# WHAT THE TASK ASKS:
Produce a verbatim copy of the entries listed below.

# MATERIAL SUPPLIED:
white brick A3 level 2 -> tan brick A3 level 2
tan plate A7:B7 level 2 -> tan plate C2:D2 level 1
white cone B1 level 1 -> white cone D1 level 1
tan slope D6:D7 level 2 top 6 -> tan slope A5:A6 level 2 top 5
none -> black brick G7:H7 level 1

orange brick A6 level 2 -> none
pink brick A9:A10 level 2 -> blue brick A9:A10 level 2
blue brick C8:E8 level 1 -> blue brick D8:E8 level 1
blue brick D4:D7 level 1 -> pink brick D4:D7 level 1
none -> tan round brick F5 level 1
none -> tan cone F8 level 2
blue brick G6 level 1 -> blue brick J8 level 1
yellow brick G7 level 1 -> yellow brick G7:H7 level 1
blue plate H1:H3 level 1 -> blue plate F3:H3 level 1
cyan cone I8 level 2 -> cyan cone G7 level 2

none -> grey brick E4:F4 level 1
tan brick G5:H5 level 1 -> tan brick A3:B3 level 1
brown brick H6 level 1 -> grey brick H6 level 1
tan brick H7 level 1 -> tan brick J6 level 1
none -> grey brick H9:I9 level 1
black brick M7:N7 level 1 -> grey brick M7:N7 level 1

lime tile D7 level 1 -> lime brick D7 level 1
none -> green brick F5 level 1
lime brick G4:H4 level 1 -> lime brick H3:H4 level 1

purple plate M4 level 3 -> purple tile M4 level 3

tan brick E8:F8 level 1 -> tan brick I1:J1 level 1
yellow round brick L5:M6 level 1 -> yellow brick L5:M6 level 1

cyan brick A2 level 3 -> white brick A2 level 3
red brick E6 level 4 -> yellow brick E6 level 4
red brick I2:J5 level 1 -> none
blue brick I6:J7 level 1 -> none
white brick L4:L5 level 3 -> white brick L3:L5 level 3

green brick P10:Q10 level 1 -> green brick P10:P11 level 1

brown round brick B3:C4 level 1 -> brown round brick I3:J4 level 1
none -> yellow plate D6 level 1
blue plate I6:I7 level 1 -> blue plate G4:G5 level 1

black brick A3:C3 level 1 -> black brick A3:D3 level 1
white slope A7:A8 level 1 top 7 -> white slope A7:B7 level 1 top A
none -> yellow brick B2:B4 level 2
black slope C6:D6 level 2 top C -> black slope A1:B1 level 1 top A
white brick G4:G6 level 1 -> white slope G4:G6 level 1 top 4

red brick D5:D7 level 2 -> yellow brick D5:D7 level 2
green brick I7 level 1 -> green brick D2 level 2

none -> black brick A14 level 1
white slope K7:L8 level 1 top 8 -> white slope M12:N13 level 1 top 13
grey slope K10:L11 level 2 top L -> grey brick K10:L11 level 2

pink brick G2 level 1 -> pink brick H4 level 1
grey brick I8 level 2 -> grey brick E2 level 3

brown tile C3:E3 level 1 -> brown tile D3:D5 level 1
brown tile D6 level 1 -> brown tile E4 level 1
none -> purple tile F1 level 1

# TASK OUTPUT:
white brick A3 level 2 -> tan brick A3 level 2
tan plate A7:B7 level 2 -> tan plate C2:D2 level 1
white cone B1 level 1 -> white cone D1 level 1
tan slope D6:D7 level 2 top 6 -> tan slope A5:A6 level 2 top 5
none -> black brick G7:H7 level 1

orange brick A6 level 2 -> none
pink brick A9:A10 level 2 -> blue brick A9:A10 level 2
blue brick C8:E8 level 1 -> blue brick D8:E8 level 1
blue brick D4:D7 level 1 -> pink brick D4:D7 level 1
none -> tan round brick F5 level 1
none -> tan cone F8 level 2
blue brick G6 level 1 -> blue brick J8 level 1
yellow brick G7 level 1 -> yellow brick G7:H7 level 1
blue plate H1:H3 level 1 -> blue plate F3:H3 level 1
cyan cone I8 level 2 -> cyan cone G7 level 2

none -> grey brick E4:F4 level 1
tan brick G5:H5 level 1 -> tan brick A3:B3 level 1
brown brick H6 level 1 -> grey brick H6 level 1
tan brick H7 level 1 -> tan brick J6 level 1
none -> grey brick H9:I9 level 1
black brick M7:N7 level 1 -> grey brick M7:N7 level 1

lime tile D7 level 1 -> lime brick D7 level 1
none -> green brick F5 level 1
lime brick G4:H4 level 1 -> lime brick H3:H4 level 1

purple plate M4 level 3 -> purple tile M4 level 3

tan brick E8:F8 level 1 -> tan brick I1:J1 level 1
yellow round brick L5:M6 level 1 -> yellow brick L5:M6 level 1

cyan brick A2 level 3 -> white brick A2 level 3
red brick E6 level 4 -> yellow brick E6 level 4
red brick I2:J5 level 1 -> none
blue brick I6:J7 level 1 -> none
white brick L4:L5 level 3 -> white brick L3:L5 level 3

green brick P10:Q10 level 1 -> green brick P10:P11 level 1

brown round brick B3:C4 level 1 -> brown round brick I3:J4 level 1
none -> yellow plate D6 level 1
blue plate I6:I7 level 1 -> blue plate G4:G5 level 1

black brick A3:C3 level 1 -> black brick A3:D3 level 1
white slope A7:A8 level 1 top 7 -> white slope A7:B7 level 1 top A
none -> yellow brick B2:B4 level 2
black slope C6:D6 level 2 top C -> black slope A1:B1 level 1 top A
white brick G4:G6 level 1 -> white slope G4:G6 level 1 top 4

red brick D5:D7 level 2 -> yellow brick D5:D7 level 2
green brick I7 level 1 -> green brick D2 level 2

none -> black brick A14 level 1
white slope K7:L8 level 1 top 8 -> white slope M12:N13 level 1 top 13
grey slope K10:L11 level 2 top L -> grey brick K10:L11 level 2

pink brick G2 level 1 -> pink brick H4 level 1
grey brick I8 level 2 -> grey brick E2 level 3

brown tile C3:E3 level 1 -> brown tile D3:D5 level 1
brown tile D6 level 1 -> brown tile E4 level 1
none -> purple tile F1 level 1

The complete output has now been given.